Search the data for "purple". Each line containing it is to be copied.

Information supplied -

- - - - - - -

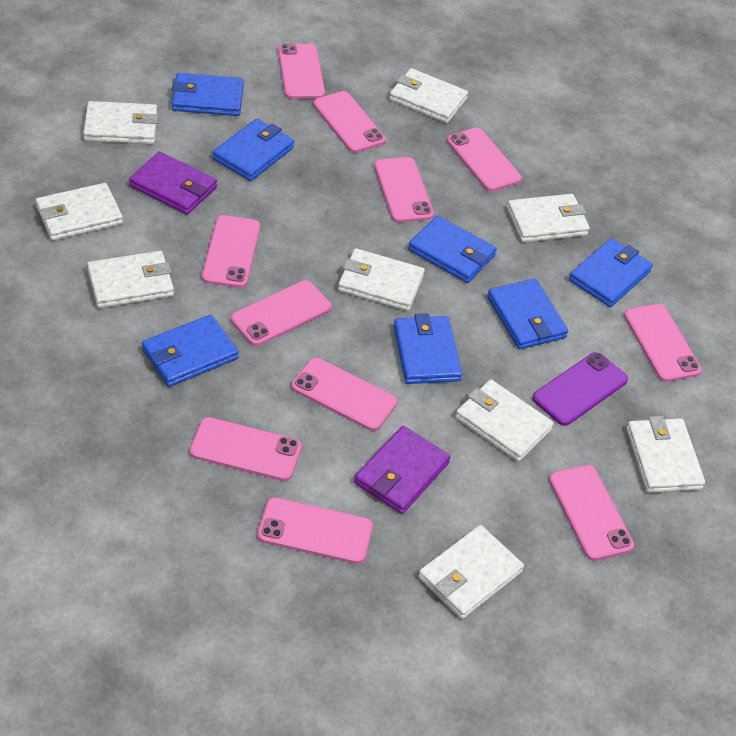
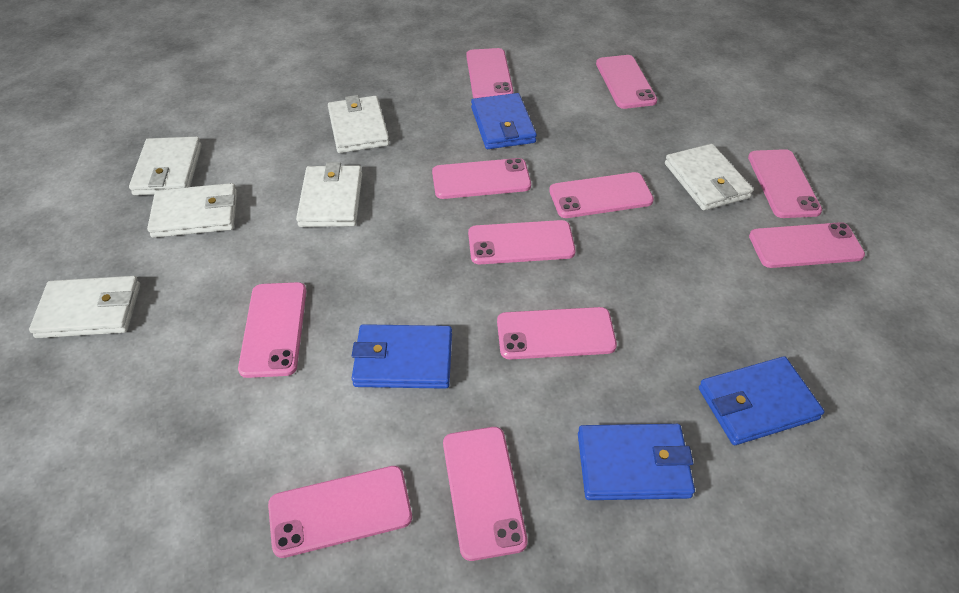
blue wallet: 7 -> 4
purple phone: 1 -> 0
purple wallet: 2 -> 0
white wallet: 9 -> 6

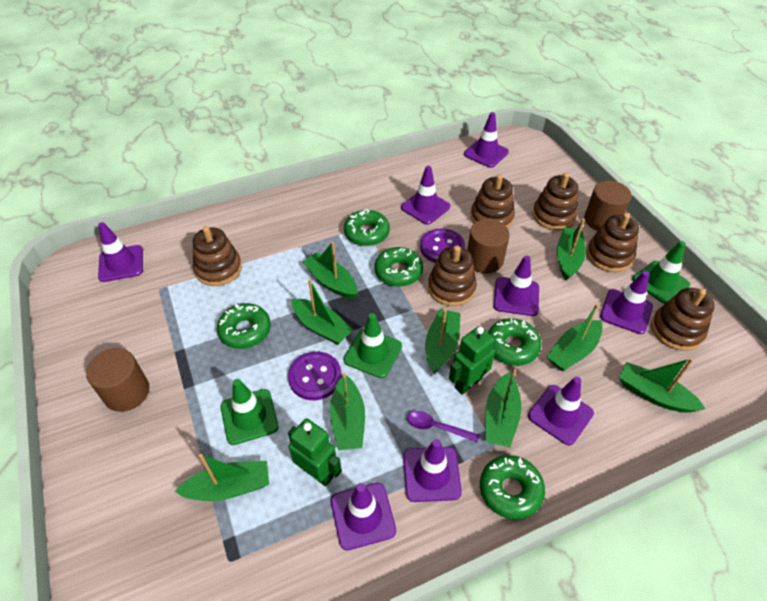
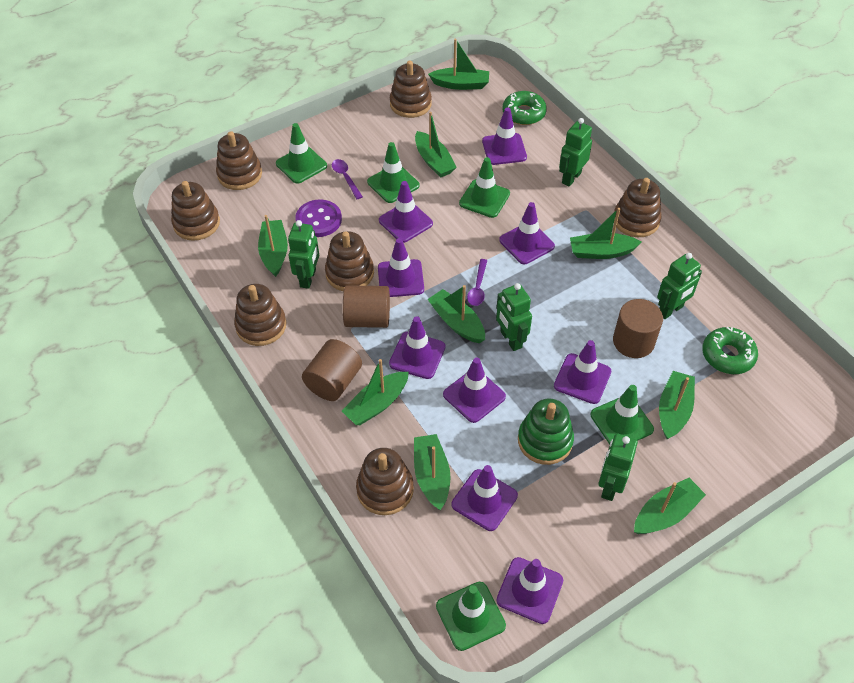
brown stacking toy: 6 -> 7
green donut: 5 -> 2
green robot: 2 -> 5
green stacking toy: 0 -> 1
green traffic cone: 3 -> 5
purple button: 2 -> 1
purple spoon: 1 -> 2
purple traffic cone: 8 -> 9

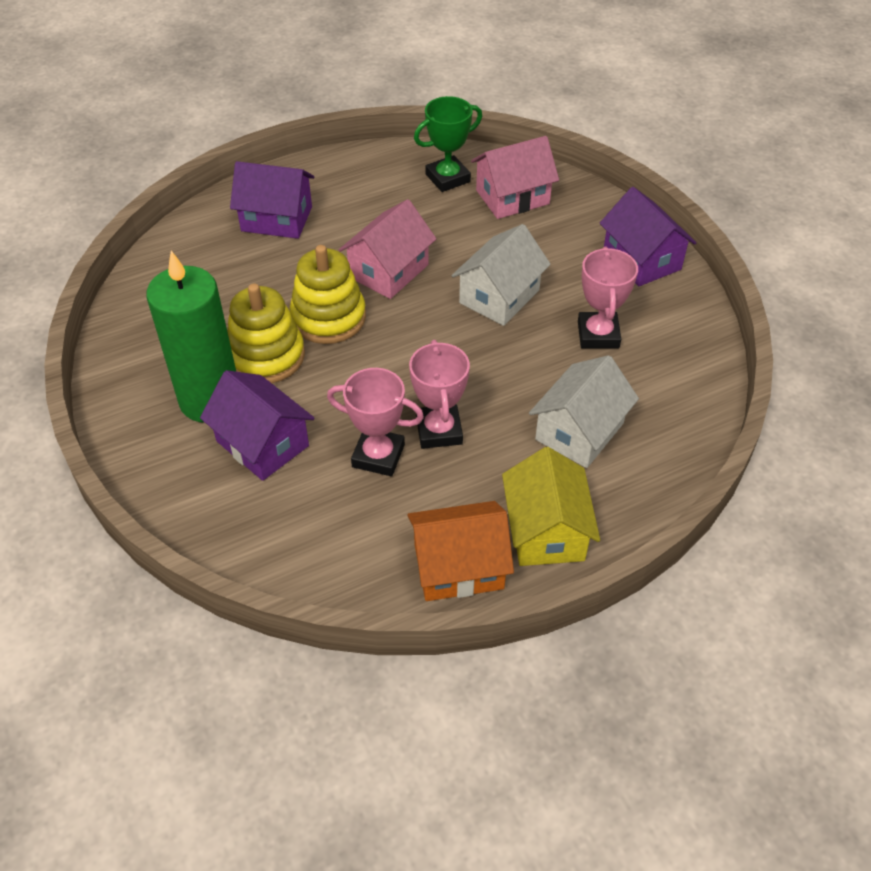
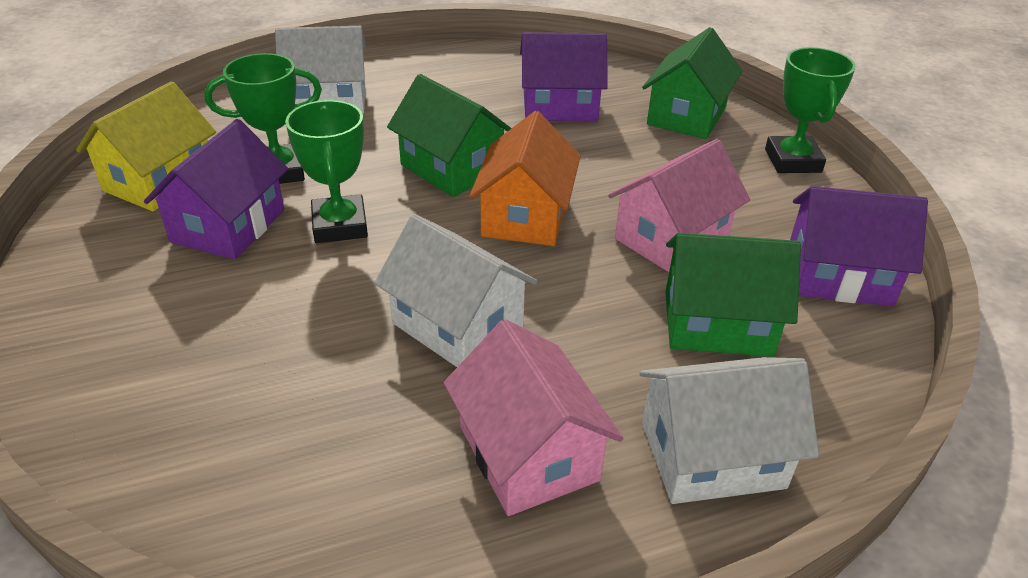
green candle: 1 -> 0
green house: 0 -> 3
green trophy: 1 -> 3
pink trophy: 3 -> 0
white house: 2 -> 3
yellow stacking toy: 2 -> 0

- - - - - - -

Task response -
purple phone: 1 -> 0
purple wallet: 2 -> 0
purple button: 2 -> 1
purple spoon: 1 -> 2
purple traffic cone: 8 -> 9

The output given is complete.